- _RAW DATA_
+++
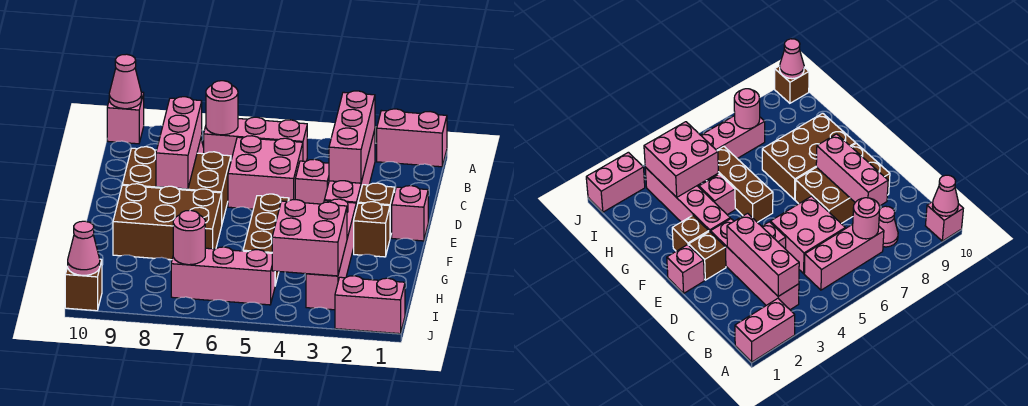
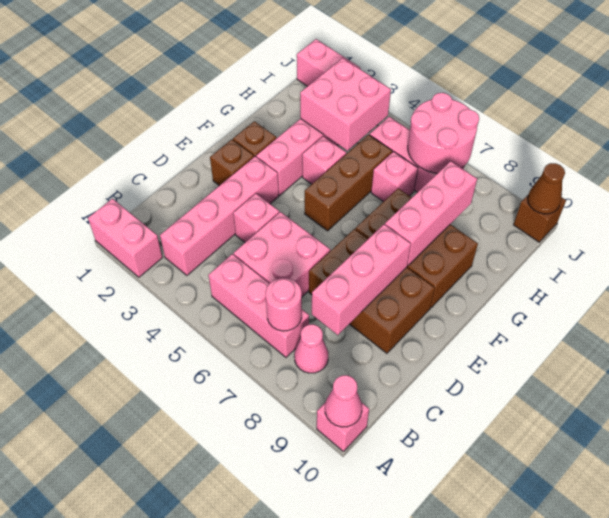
pink brick B3:D3 level 2 -> pink brick F8:H8 level 2
pink brick E1 level 1 -> pink brick H6 level 1
pink round brick I7 level 2 -> pink round brick I6:J7 level 2
pink cone J10 level 2 -> brown cone J10 level 2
+++
- _DIRECTIONS FOR THIS TASK_
Write out the whole listing above exactly; do not include the pictures.

- _RESPONSE_
pink brick B3:D3 level 2 -> pink brick F8:H8 level 2
pink brick E1 level 1 -> pink brick H6 level 1
pink round brick I7 level 2 -> pink round brick I6:J7 level 2
pink cone J10 level 2 -> brown cone J10 level 2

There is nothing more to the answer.